[Coordinate-based object records]
════════════════════
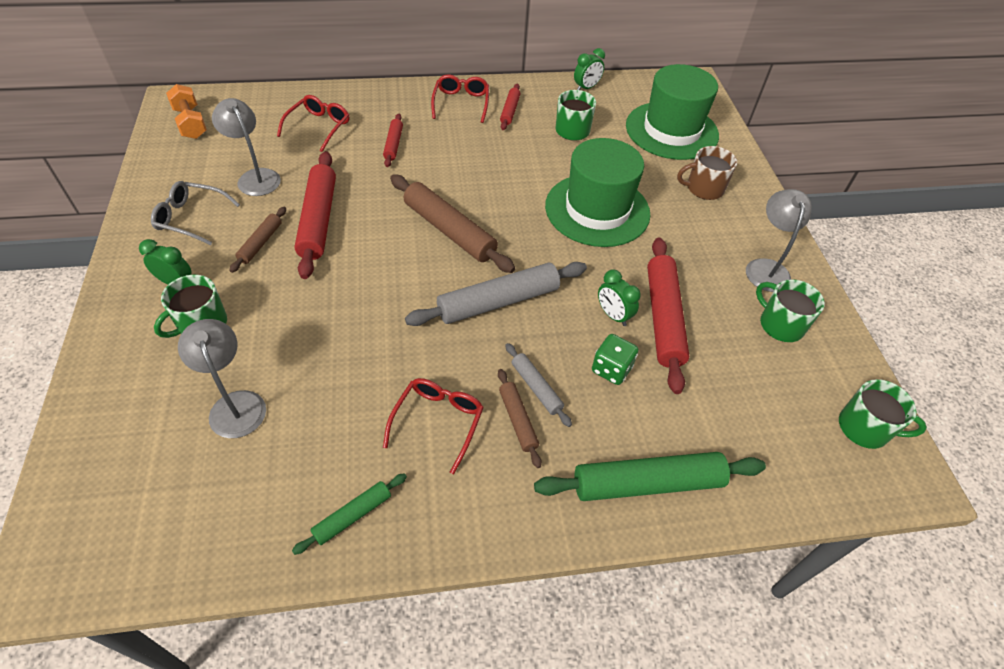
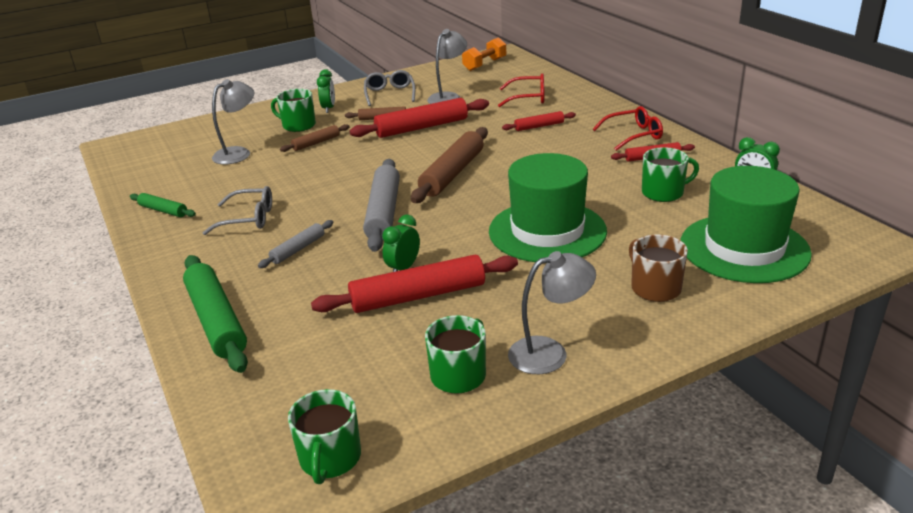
camera: 75 degrees right, 20 degrees down
red glasses [383,378,484,474] -> grey glasses [203,186,272,235]
grey rolling pin [405,262,587,326] -> grey rolling pin turned 45 degrees clockwise [363,159,400,252]
brown rolling pin [498,369,542,468] -> brown rolling pin moved to [280,124,349,152]
green dice [592,334,639,385] -> none

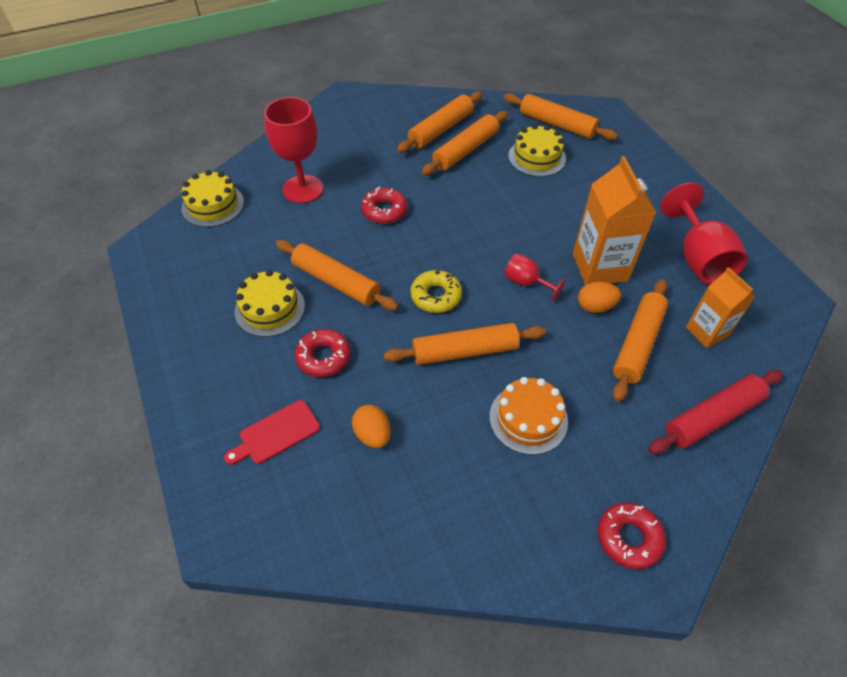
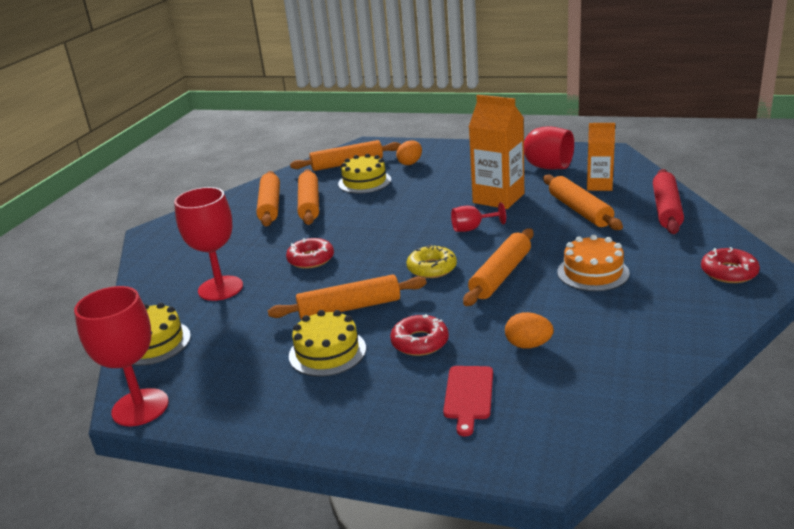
camera: 45 degrees left, 25 degrees down
orange egg [578,281,621,313] -> orange egg moved to [396,140,422,165]
none -> red goblet [74,286,169,426]

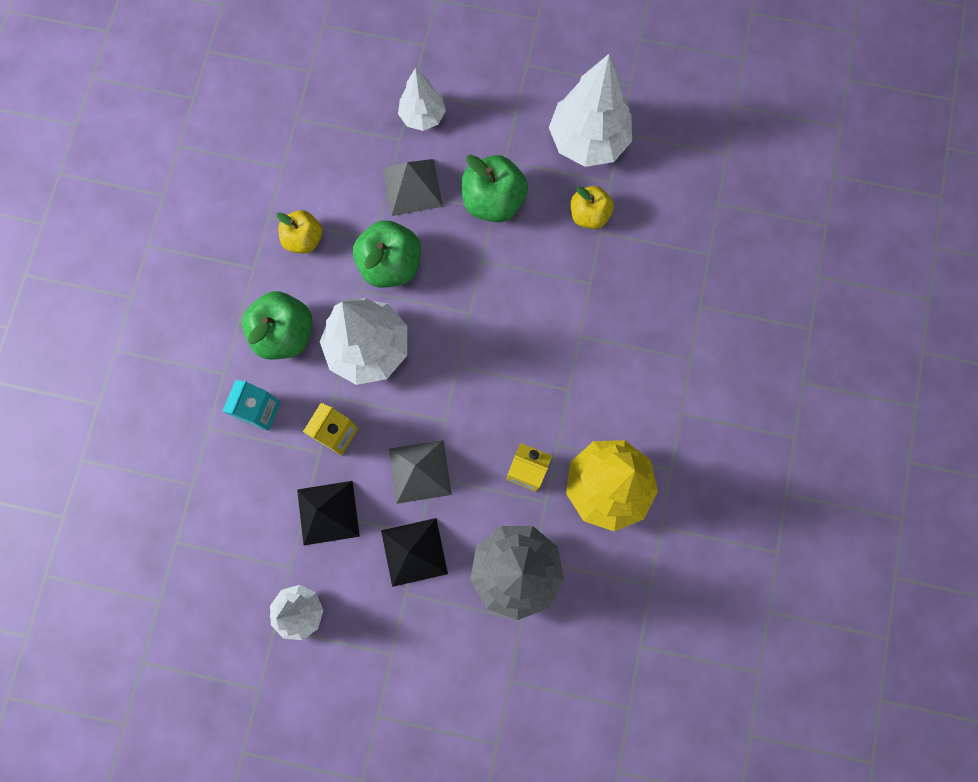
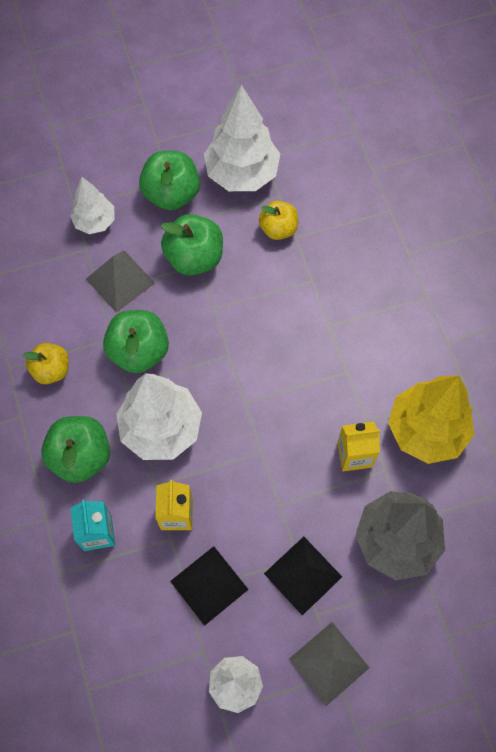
camera: 30 degrees left, 10 degrees down
grey pyramid [389,440,452,504] -> grey pyramid moved to [289,622,370,706]
none -> green apple [139,151,200,210]

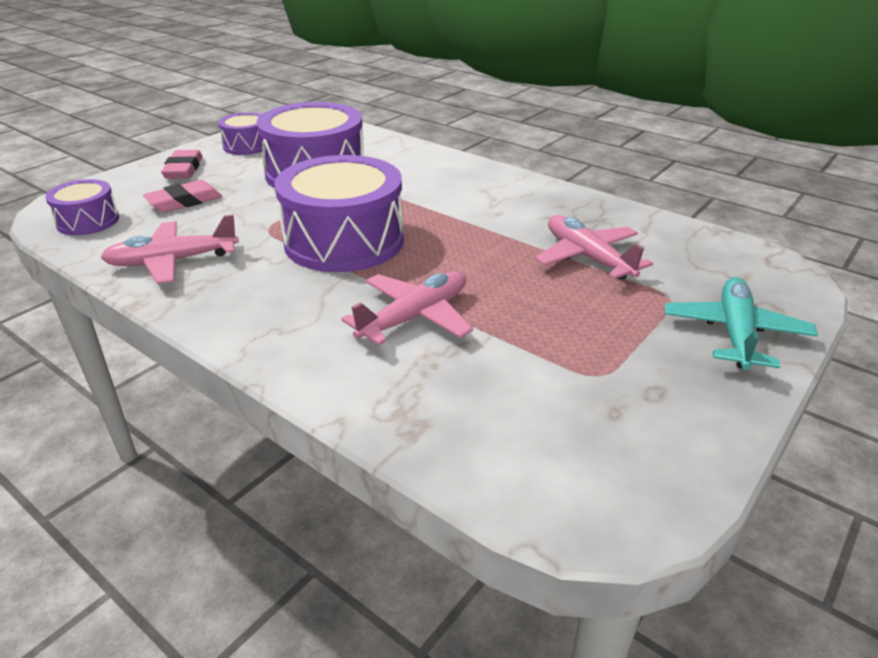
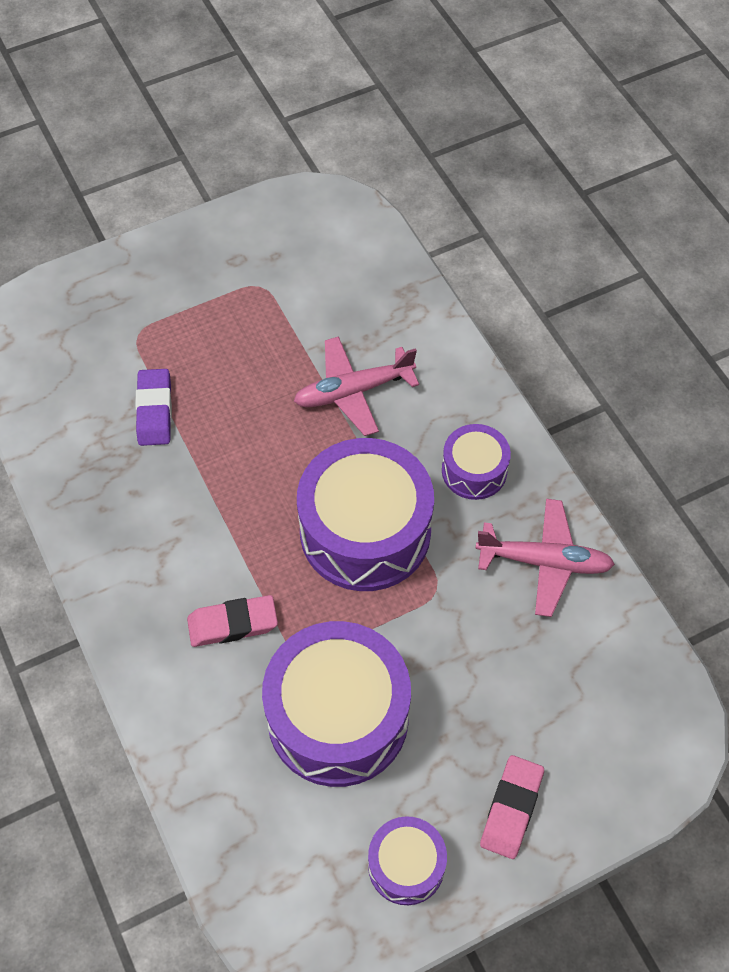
camera: 155 degrees left, 25 degrees up
purple drum [45,179,119,235] -> purple drum moved to [442,424,511,500]
pink eraser [143,180,222,212] -> pink eraser moved to [187,595,278,647]
pink plane [535,215,653,280] -> purple eraser [135,369,172,446]
turquoise plane [665,277,818,370] -> none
════════════════════
* _How to complete this task_:
Using the records above, output exactly the lines from the one containing "camera: 155 degrees left, 25 degrees up" through the last line, and no others.

* _Response_:
camera: 155 degrees left, 25 degrees up
purple drum [45,179,119,235] -> purple drum moved to [442,424,511,500]
pink eraser [143,180,222,212] -> pink eraser moved to [187,595,278,647]
pink plane [535,215,653,280] -> purple eraser [135,369,172,446]
turquoise plane [665,277,818,370] -> none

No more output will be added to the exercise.